[Opening Data section]

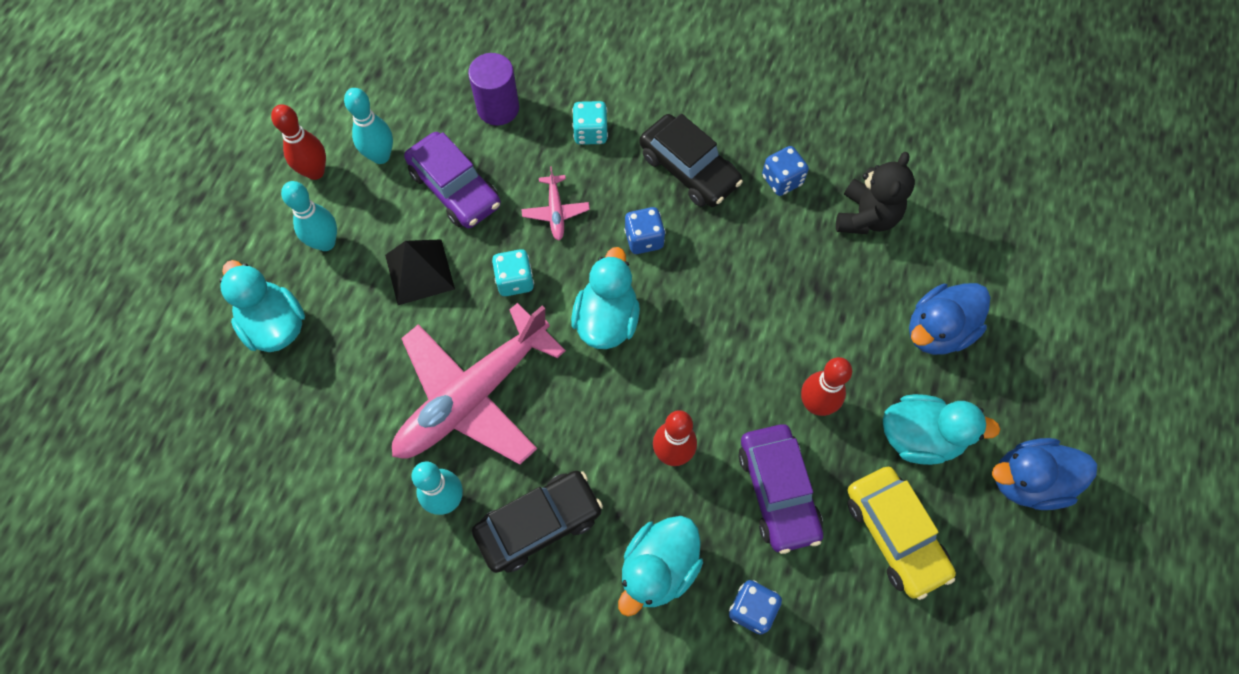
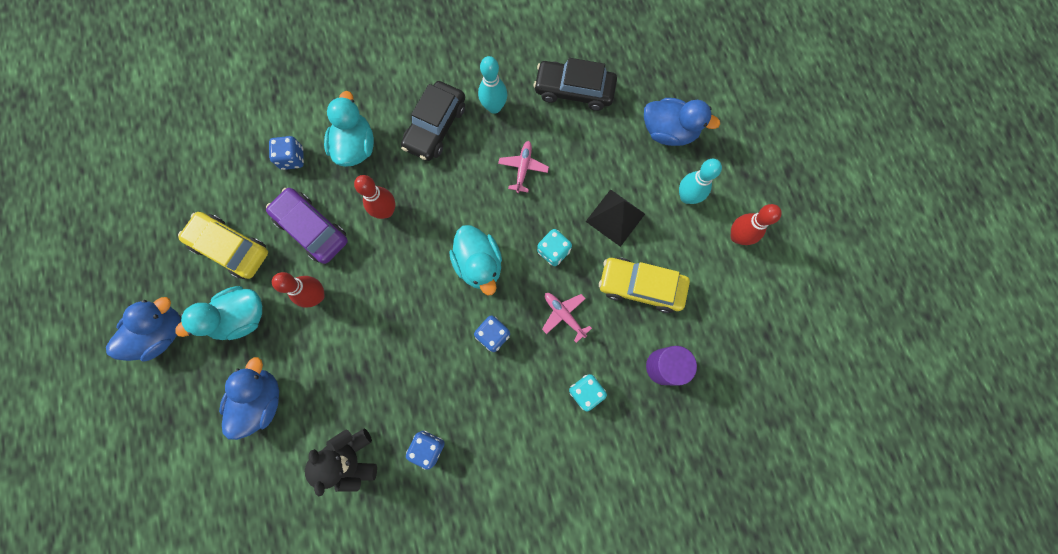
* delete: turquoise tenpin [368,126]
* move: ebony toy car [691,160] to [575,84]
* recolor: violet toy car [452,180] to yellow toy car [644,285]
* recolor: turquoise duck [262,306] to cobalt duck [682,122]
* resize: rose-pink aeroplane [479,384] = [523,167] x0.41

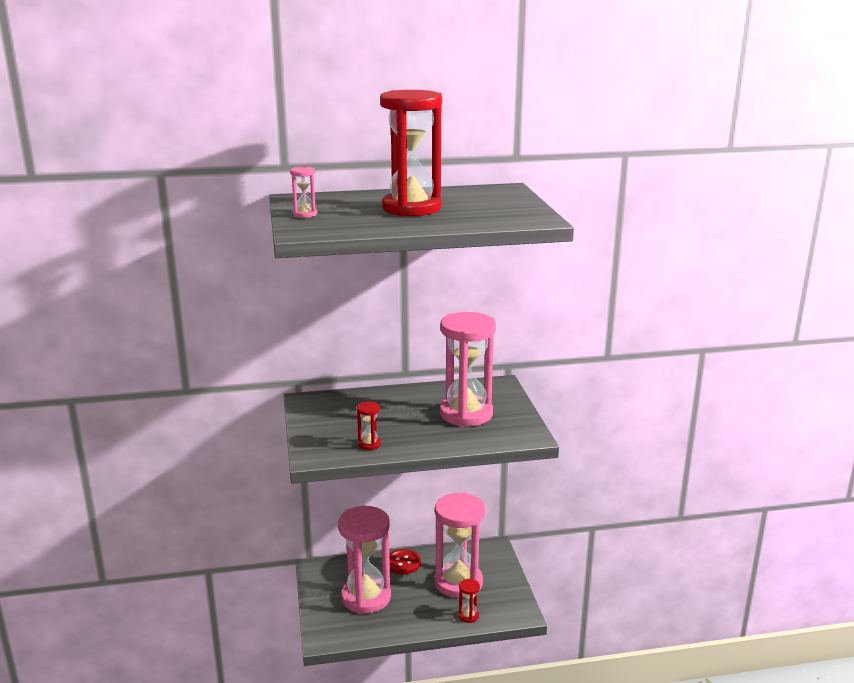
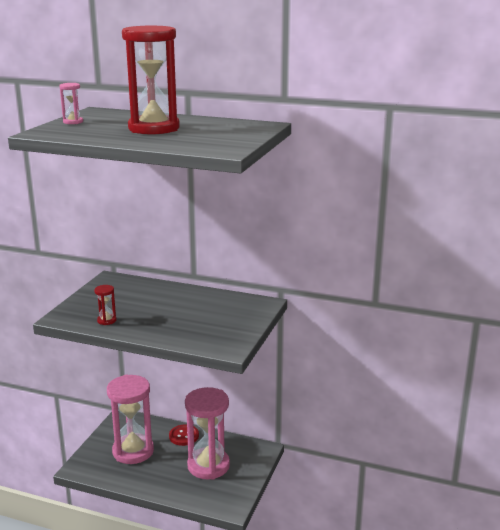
* delete: rose-pink sandglass [468,369]
* delete: crimson sandglass [469,601]

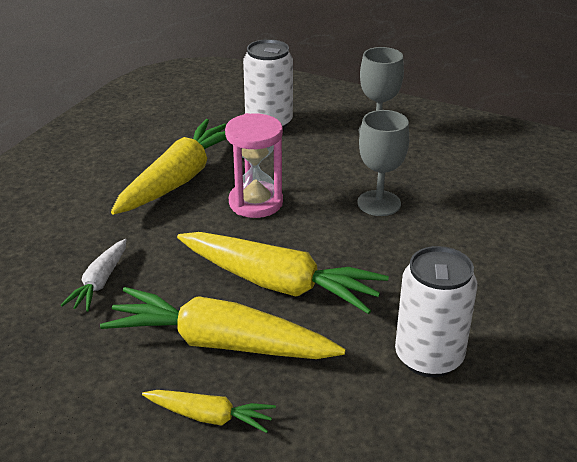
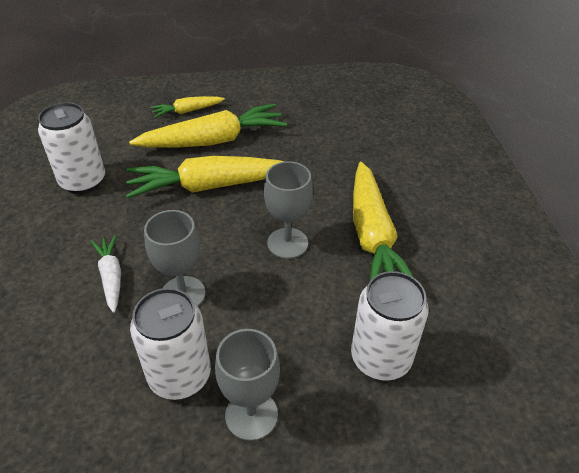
* replace: rose-pink sandglass [254,165] to gray goblet [288,210]
* move: white root vegetable [94,275] to [106,274]
* insert: white soda can [170,344]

[Closing Data section]

■ **Activity**
Lines from the records above that hold "sandglass" are the ones to list.

■ **Solution**
* delete: rose-pink sandglass [468,369]
* delete: crimson sandglass [469,601]
* replace: rose-pink sandglass [254,165] to gray goblet [288,210]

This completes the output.